**Exercise instructions:**
Write out the listing below in full and exactly, leaving out every picture.

**Supplied data:**
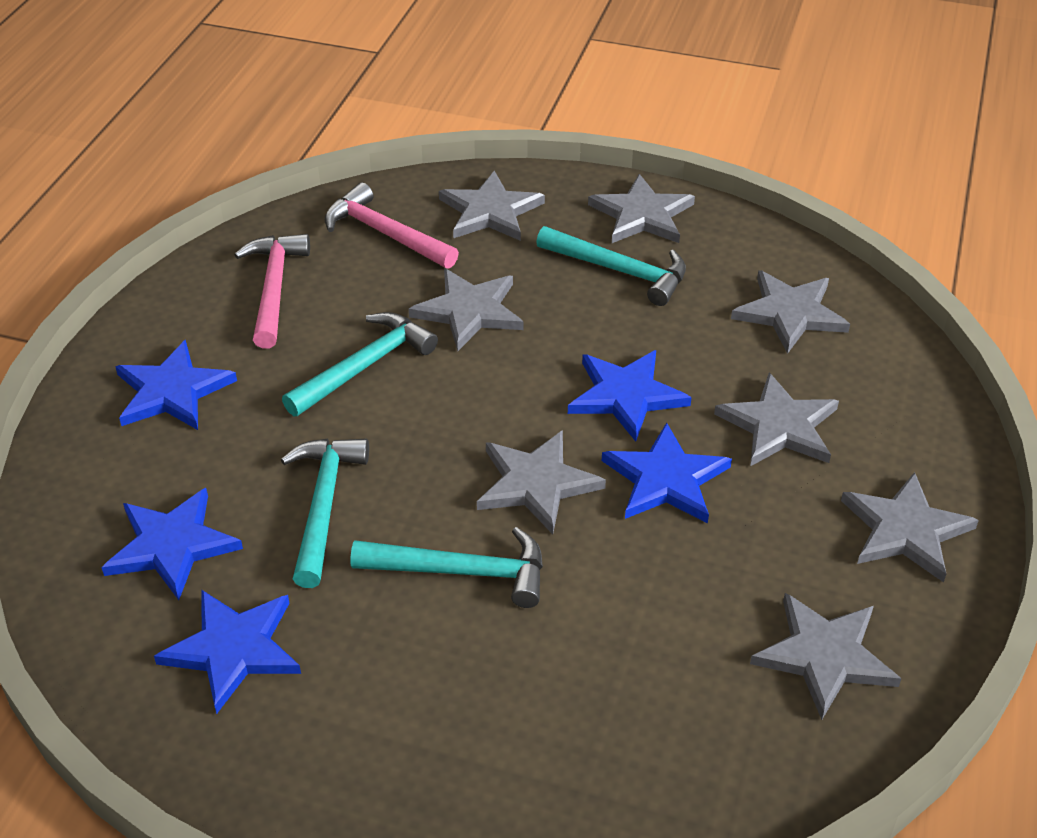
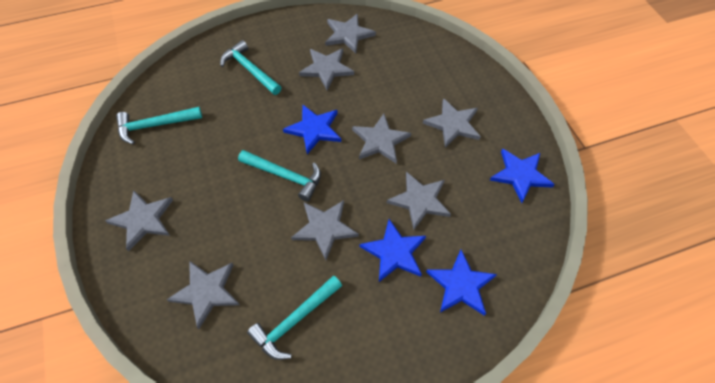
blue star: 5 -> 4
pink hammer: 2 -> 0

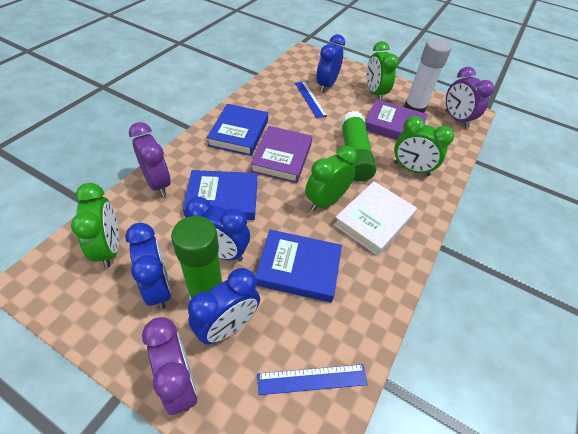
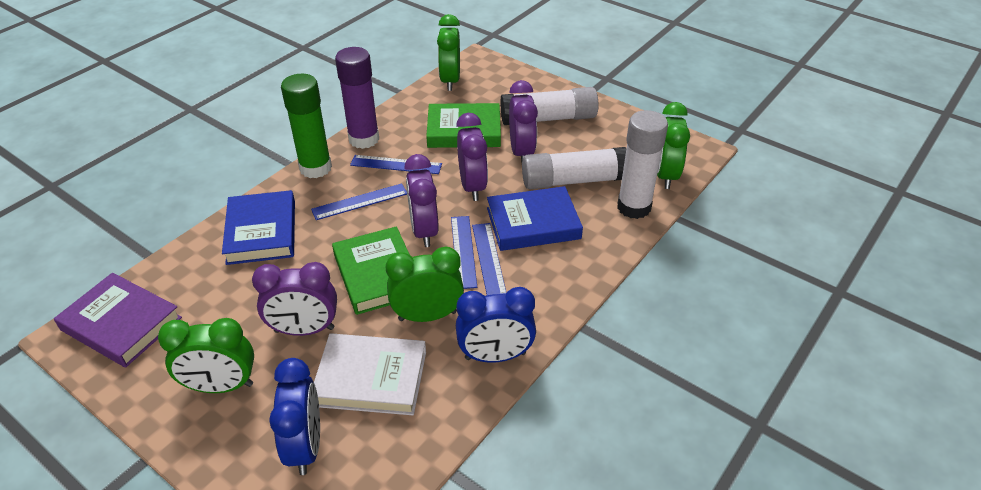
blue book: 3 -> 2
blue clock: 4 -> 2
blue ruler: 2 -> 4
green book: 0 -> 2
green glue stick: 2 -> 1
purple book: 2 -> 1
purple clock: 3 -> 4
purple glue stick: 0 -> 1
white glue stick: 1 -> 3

**Task answer:**
blue star: 5 -> 4
pink hammer: 2 -> 0

blue book: 3 -> 2
blue clock: 4 -> 2
blue ruler: 2 -> 4
green book: 0 -> 2
green glue stick: 2 -> 1
purple book: 2 -> 1
purple clock: 3 -> 4
purple glue stick: 0 -> 1
white glue stick: 1 -> 3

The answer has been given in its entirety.